╭─ THE DATA
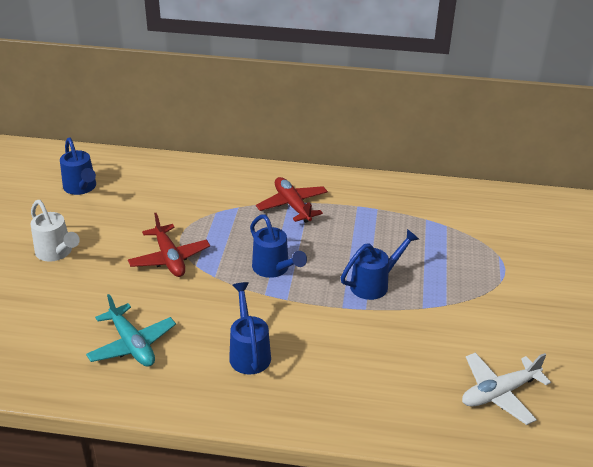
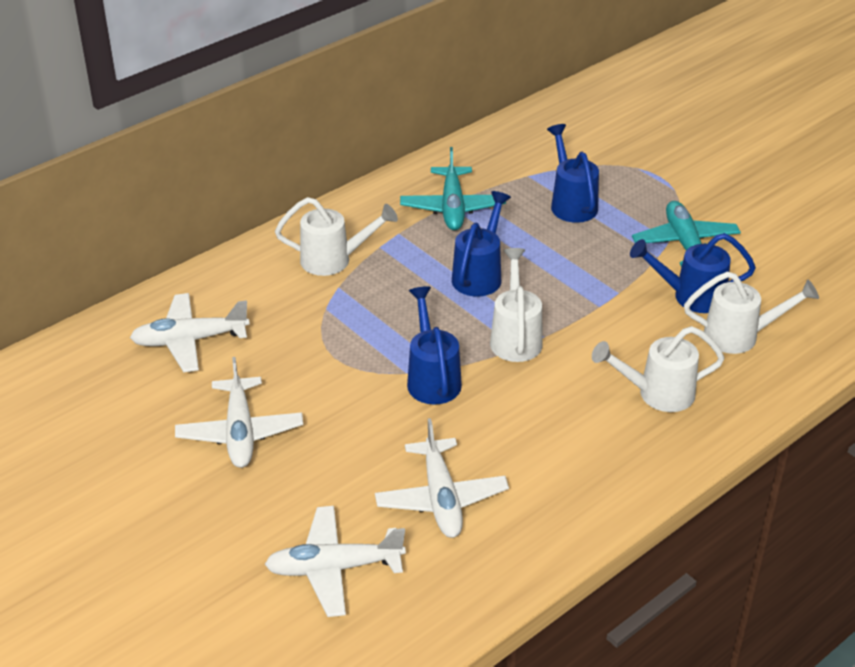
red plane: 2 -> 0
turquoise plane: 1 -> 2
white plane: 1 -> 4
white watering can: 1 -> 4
╰─
╭─ THE DATA
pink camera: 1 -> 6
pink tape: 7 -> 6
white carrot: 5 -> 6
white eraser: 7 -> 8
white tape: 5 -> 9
╰─
╭─ THE DATA
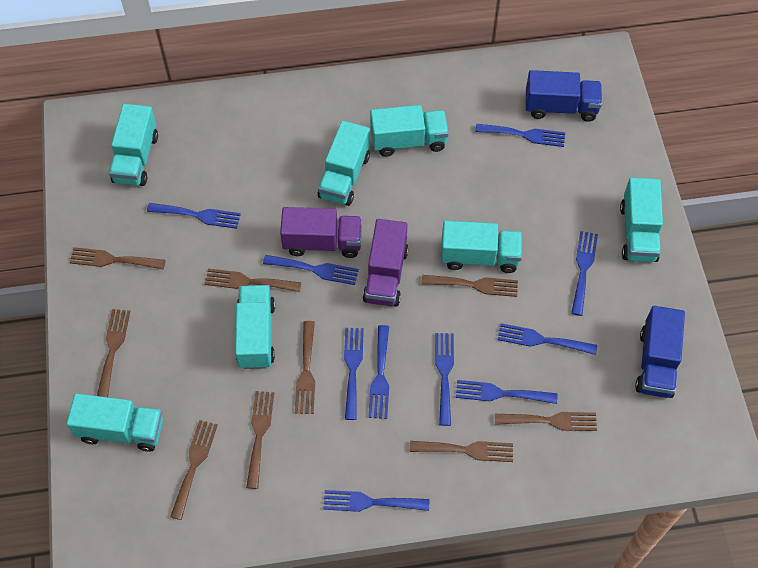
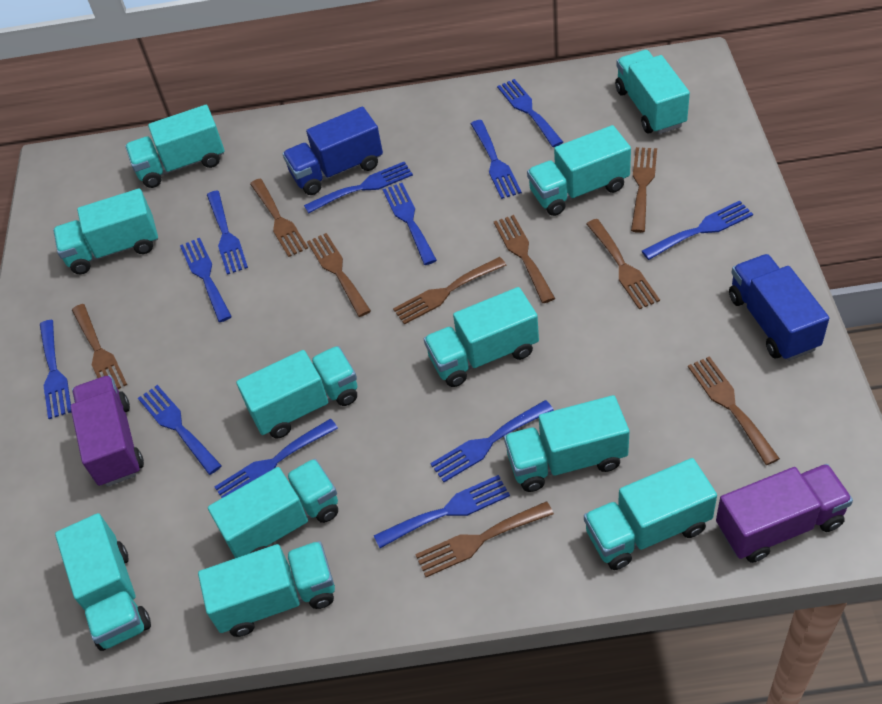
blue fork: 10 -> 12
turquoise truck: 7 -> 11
╰─
> **TASK**:
Your answer should consist solely of the lines above from the line with "pink camera: 1 -> 6" to the line with "white tape: 5 -> 9", both included, reproduced exactly.

> **REPLY**:
pink camera: 1 -> 6
pink tape: 7 -> 6
white carrot: 5 -> 6
white eraser: 7 -> 8
white tape: 5 -> 9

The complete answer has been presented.